***** Data supplied *****

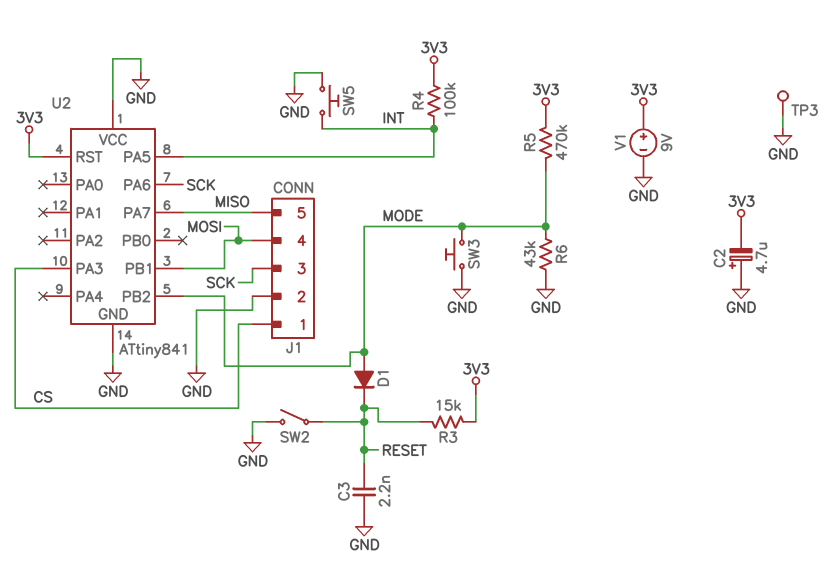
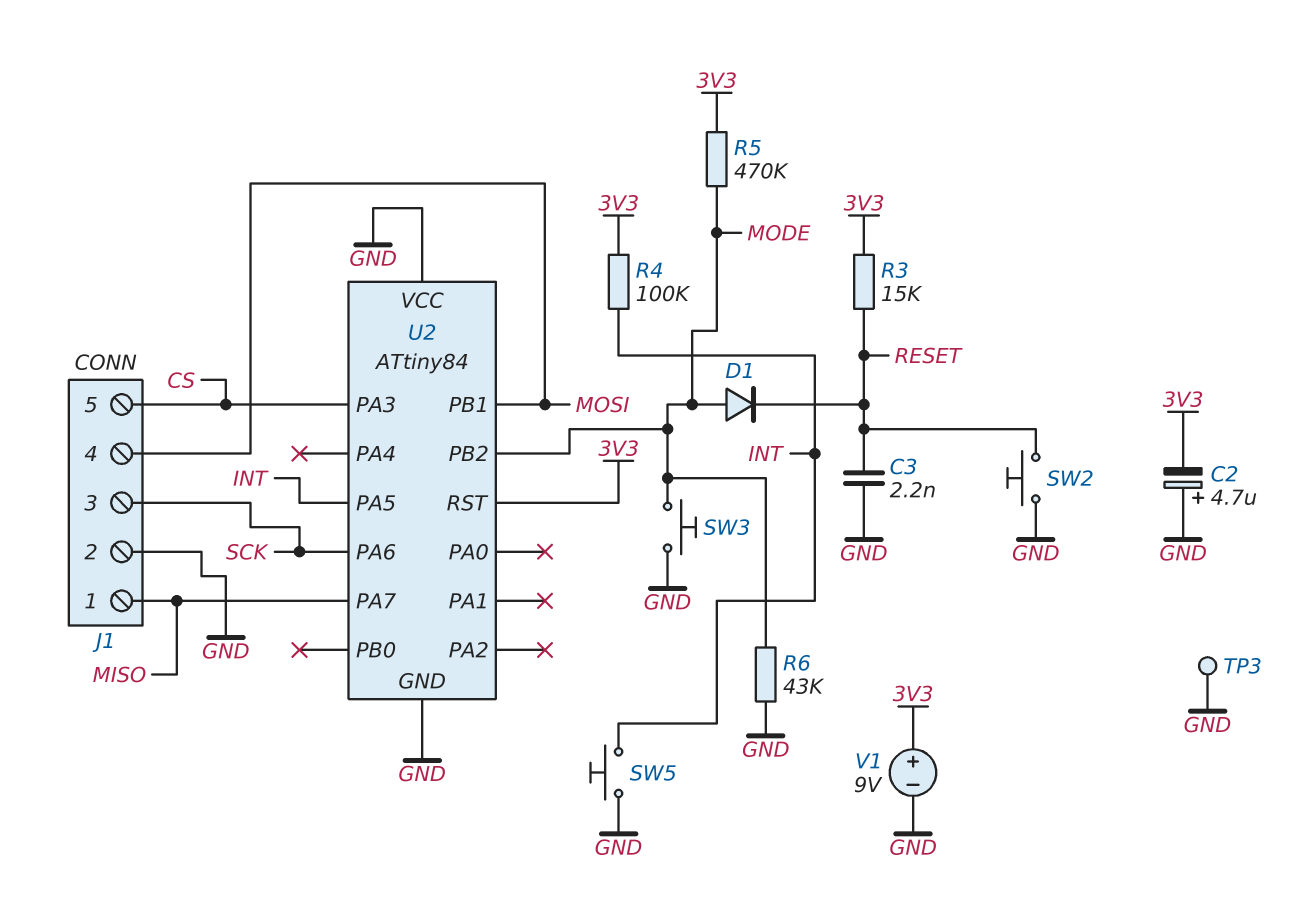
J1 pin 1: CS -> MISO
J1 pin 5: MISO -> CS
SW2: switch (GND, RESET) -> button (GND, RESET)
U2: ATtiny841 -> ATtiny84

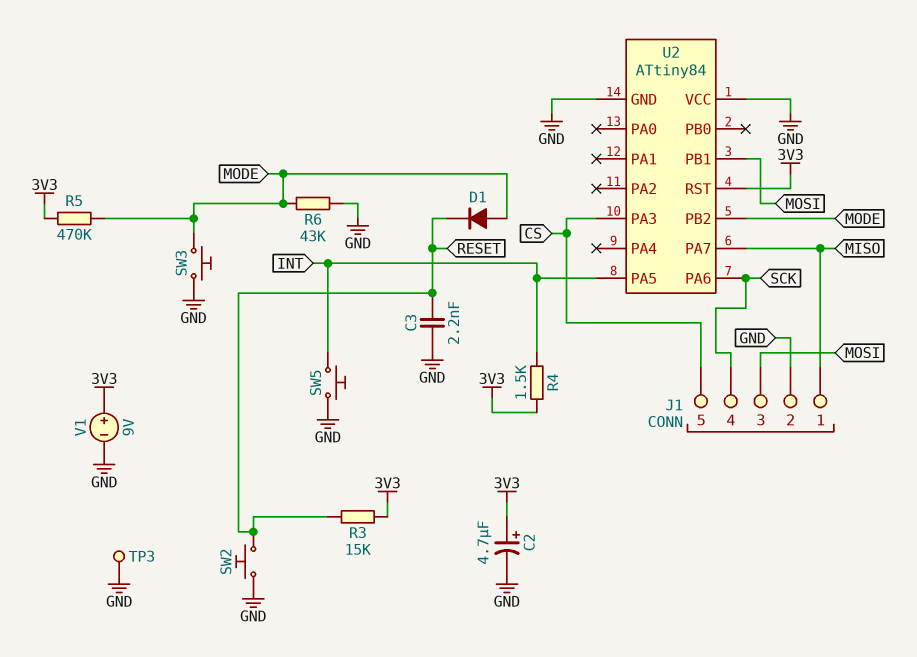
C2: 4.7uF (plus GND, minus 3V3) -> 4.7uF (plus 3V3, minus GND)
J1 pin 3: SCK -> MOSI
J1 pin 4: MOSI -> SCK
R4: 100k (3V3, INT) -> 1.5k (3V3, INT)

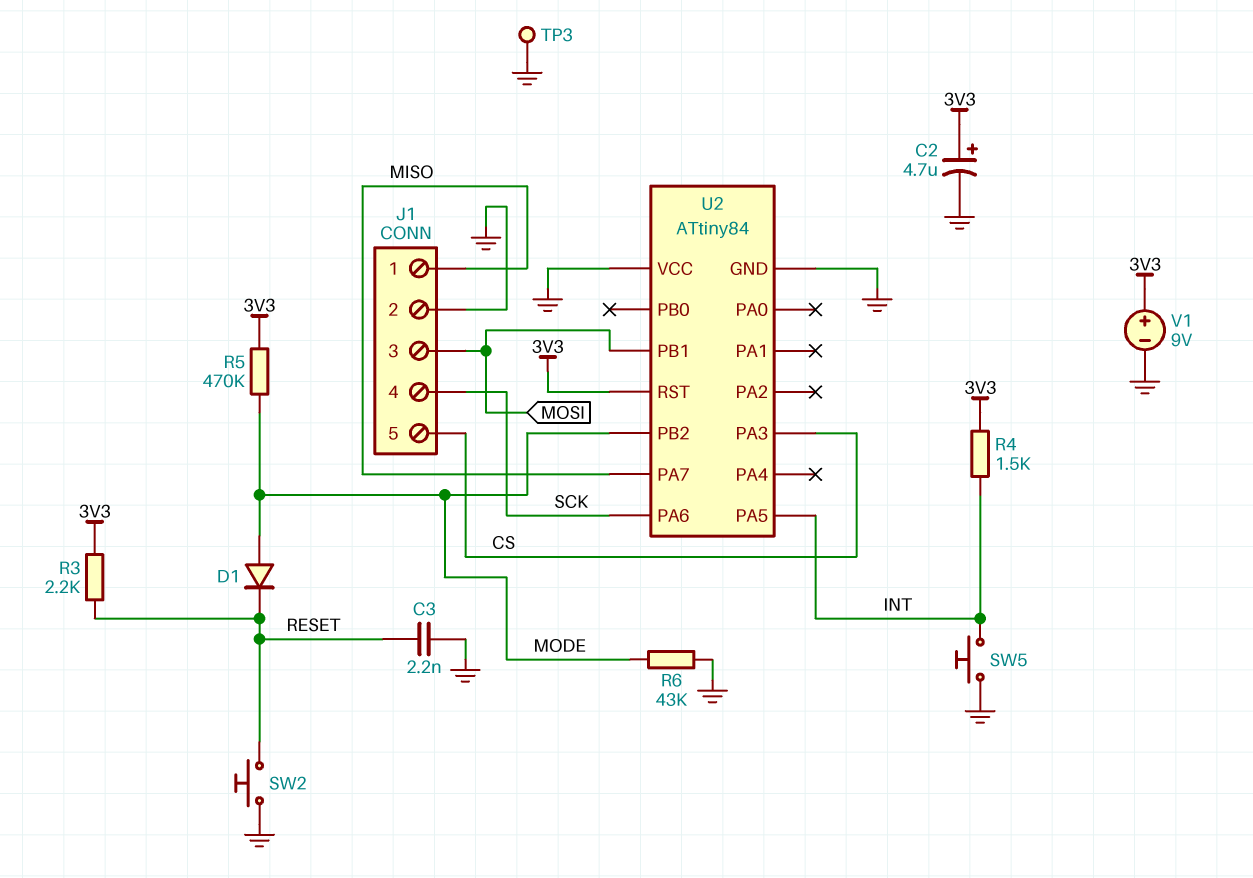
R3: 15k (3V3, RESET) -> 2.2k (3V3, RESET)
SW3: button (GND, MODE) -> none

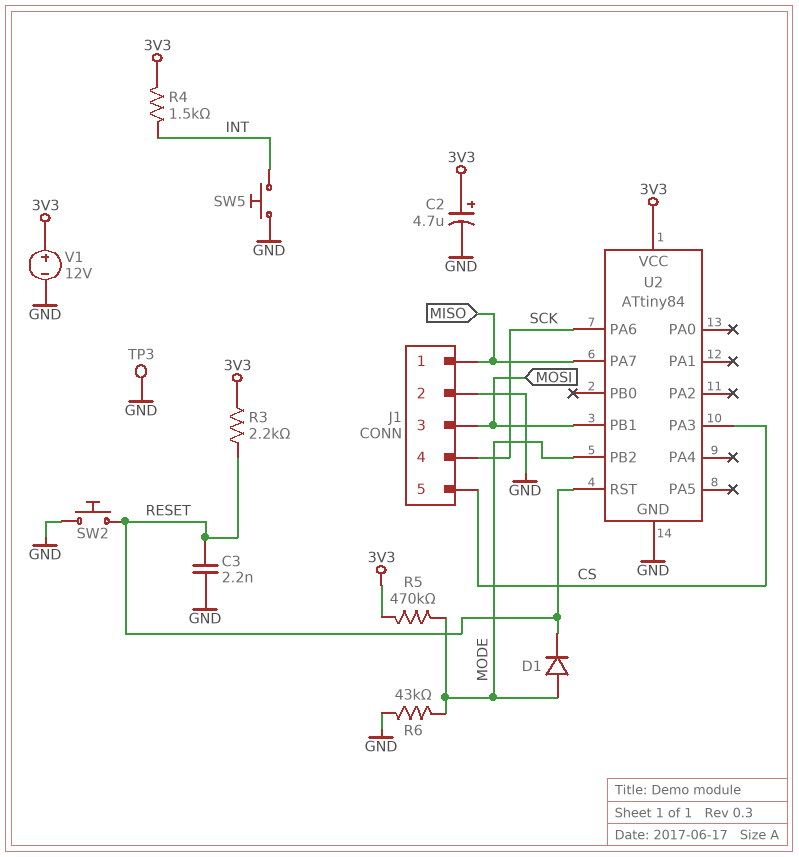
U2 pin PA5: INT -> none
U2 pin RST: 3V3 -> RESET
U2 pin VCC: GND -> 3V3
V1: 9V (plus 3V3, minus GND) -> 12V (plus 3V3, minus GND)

*****
***** Data supplied *****

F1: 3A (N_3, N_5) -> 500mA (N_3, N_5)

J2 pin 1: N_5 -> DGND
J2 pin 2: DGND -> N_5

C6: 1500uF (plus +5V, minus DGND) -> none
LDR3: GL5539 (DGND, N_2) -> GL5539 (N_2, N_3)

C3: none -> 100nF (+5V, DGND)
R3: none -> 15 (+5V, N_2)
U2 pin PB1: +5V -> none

*****

▶ About this exercise: The required answer is the exact run of lines above starting at the line with "C3: none -> 100nF (+5V, DGND)" and ending at the line with "U2 pin PB1: +5V -> none", with both ends present.

▶ Result of this task:
C3: none -> 100nF (+5V, DGND)
R3: none -> 15 (+5V, N_2)
U2 pin PB1: +5V -> none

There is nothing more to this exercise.